* **What to work on**
Go through the entries and transcribe each one exactly, dropping the pictures.

Saved entries:
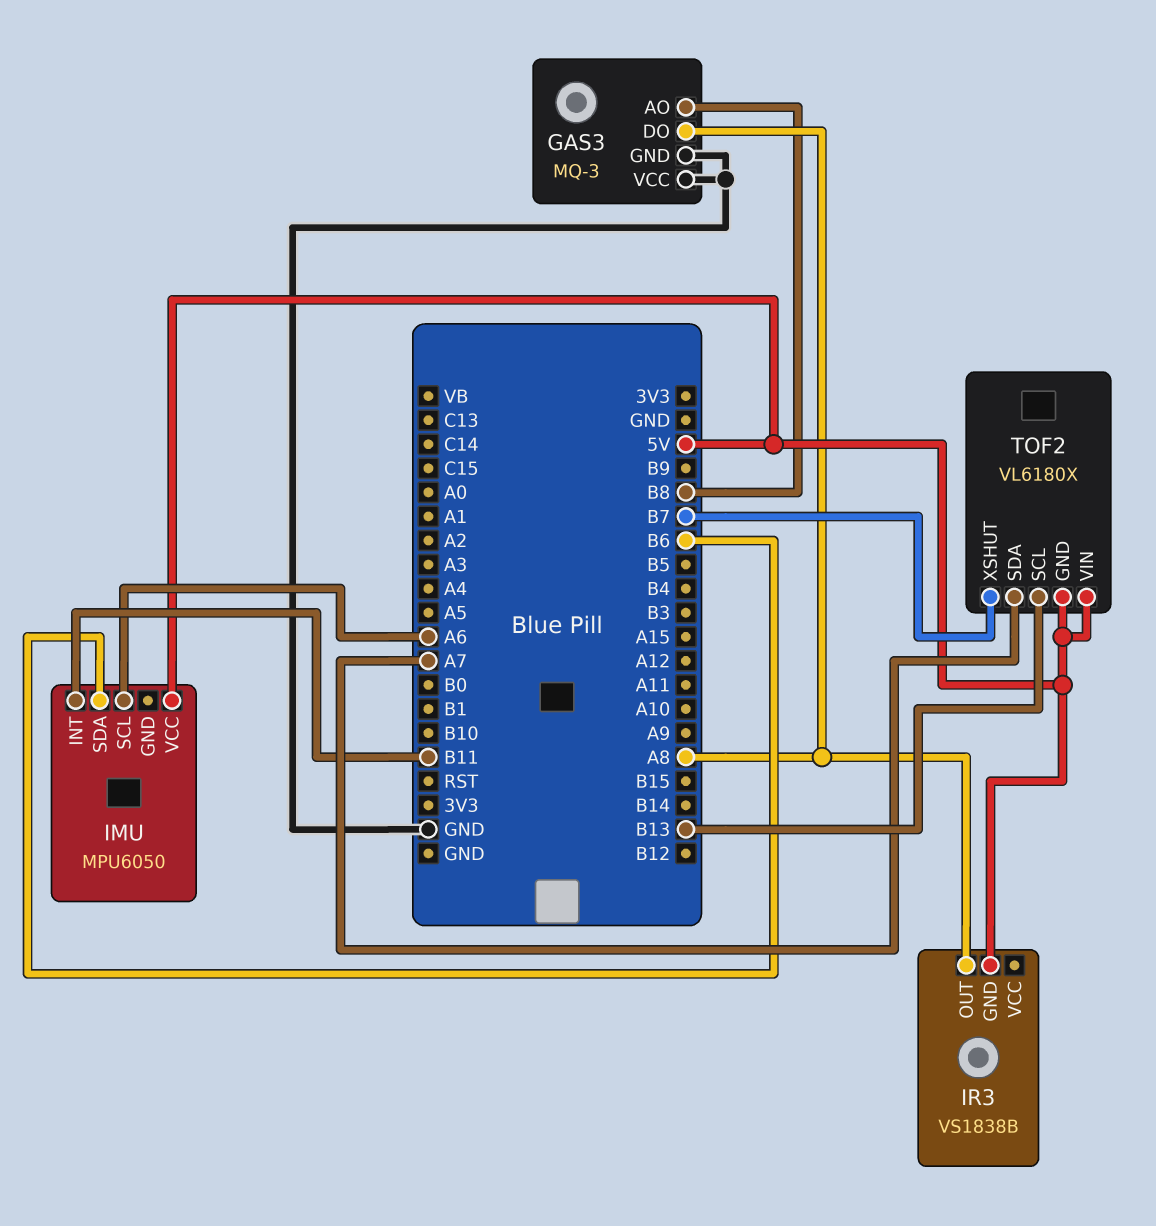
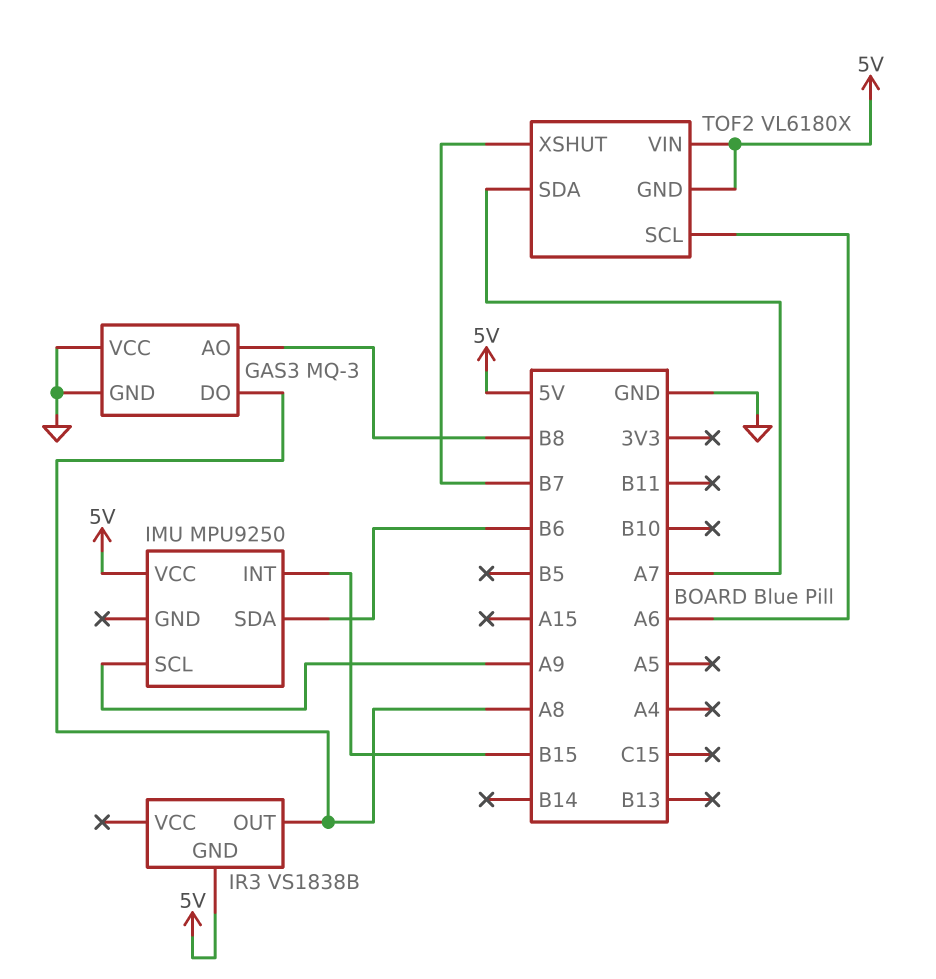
IMU: MPU6050 -> MPU9250
IMU pin INT: B11 -> B15
IMU pin SCL: A6 -> A9
TOF2 pin SCL: B13 -> A6

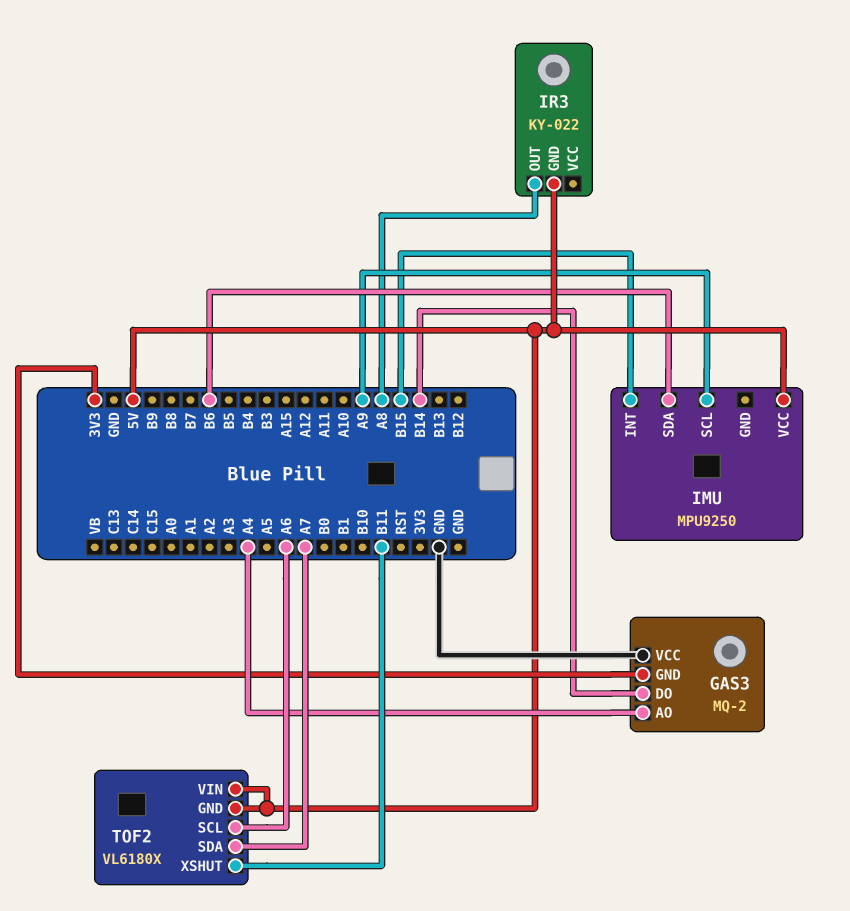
GAS3: MQ-3 -> MQ-2
GAS3 pin AO: B8 -> A4
GAS3 pin DO: A8 -> B14
GAS3 pin GND: GND -> 3V3
IR3: VS1838B -> KY-022
TOF2 pin XSHUT: B7 -> B11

* **Result**
IMU: MPU6050 -> MPU9250
IMU pin INT: B11 -> B15
IMU pin SCL: A6 -> A9
TOF2 pin SCL: B13 -> A6

GAS3: MQ-3 -> MQ-2
GAS3 pin AO: B8 -> A4
GAS3 pin DO: A8 -> B14
GAS3 pin GND: GND -> 3V3
IR3: VS1838B -> KY-022
TOF2 pin XSHUT: B7 -> B11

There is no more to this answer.